* [Assigned task]: Only the lines from the top of the following listing through the line with "RTC1 pin SQW: D32 -> D27" belong in your answer, exactly as written.

___ Task input

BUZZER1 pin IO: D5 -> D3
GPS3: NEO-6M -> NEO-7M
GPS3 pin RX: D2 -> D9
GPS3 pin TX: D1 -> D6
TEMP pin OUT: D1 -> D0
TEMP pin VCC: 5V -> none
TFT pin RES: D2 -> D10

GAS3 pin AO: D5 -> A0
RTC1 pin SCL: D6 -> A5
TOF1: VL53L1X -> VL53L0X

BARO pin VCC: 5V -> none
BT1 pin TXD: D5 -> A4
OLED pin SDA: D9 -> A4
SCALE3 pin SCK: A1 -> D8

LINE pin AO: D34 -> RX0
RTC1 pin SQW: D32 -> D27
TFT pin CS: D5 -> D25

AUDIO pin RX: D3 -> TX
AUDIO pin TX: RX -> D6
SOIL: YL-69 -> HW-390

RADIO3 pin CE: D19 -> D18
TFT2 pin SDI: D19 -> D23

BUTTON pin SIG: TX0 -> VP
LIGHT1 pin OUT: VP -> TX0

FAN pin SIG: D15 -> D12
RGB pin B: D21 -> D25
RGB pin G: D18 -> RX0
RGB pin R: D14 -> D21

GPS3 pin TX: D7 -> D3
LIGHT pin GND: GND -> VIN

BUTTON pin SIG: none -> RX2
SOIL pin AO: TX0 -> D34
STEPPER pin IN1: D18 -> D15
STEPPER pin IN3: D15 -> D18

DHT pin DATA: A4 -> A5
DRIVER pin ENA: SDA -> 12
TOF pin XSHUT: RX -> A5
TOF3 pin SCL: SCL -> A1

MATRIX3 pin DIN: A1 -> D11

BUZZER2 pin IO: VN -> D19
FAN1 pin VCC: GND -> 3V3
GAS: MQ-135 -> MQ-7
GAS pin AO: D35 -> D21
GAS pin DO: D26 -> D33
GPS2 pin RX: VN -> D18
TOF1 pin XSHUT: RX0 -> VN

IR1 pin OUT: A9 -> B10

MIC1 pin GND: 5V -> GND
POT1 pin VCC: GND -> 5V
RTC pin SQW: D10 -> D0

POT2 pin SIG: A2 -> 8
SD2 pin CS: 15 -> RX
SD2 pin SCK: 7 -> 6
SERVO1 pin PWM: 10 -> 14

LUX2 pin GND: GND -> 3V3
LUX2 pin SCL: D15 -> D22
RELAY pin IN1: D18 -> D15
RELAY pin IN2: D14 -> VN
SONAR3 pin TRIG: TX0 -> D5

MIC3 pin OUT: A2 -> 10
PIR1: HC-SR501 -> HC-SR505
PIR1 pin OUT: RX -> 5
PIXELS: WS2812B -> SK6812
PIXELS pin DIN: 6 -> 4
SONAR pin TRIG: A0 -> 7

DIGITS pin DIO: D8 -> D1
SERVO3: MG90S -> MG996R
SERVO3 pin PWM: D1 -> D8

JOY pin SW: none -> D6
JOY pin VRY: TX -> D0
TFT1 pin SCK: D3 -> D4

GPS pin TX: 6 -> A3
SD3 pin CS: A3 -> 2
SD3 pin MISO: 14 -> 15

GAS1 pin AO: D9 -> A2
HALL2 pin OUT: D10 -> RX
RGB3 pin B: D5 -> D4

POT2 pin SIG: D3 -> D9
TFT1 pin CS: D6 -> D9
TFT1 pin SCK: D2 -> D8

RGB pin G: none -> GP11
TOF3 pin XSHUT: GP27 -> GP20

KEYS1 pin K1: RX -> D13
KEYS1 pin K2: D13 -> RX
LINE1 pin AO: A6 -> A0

______

* [Result of the task]:
BUZZER1 pin IO: D5 -> D3
GPS3: NEO-6M -> NEO-7M
GPS3 pin RX: D2 -> D9
GPS3 pin TX: D1 -> D6
TEMP pin OUT: D1 -> D0
TEMP pin VCC: 5V -> none
TFT pin RES: D2 -> D10

GAS3 pin AO: D5 -> A0
RTC1 pin SCL: D6 -> A5
TOF1: VL53L1X -> VL53L0X

BARO pin VCC: 5V -> none
BT1 pin TXD: D5 -> A4
OLED pin SDA: D9 -> A4
SCALE3 pin SCK: A1 -> D8

LINE pin AO: D34 -> RX0
RTC1 pin SQW: D32 -> D27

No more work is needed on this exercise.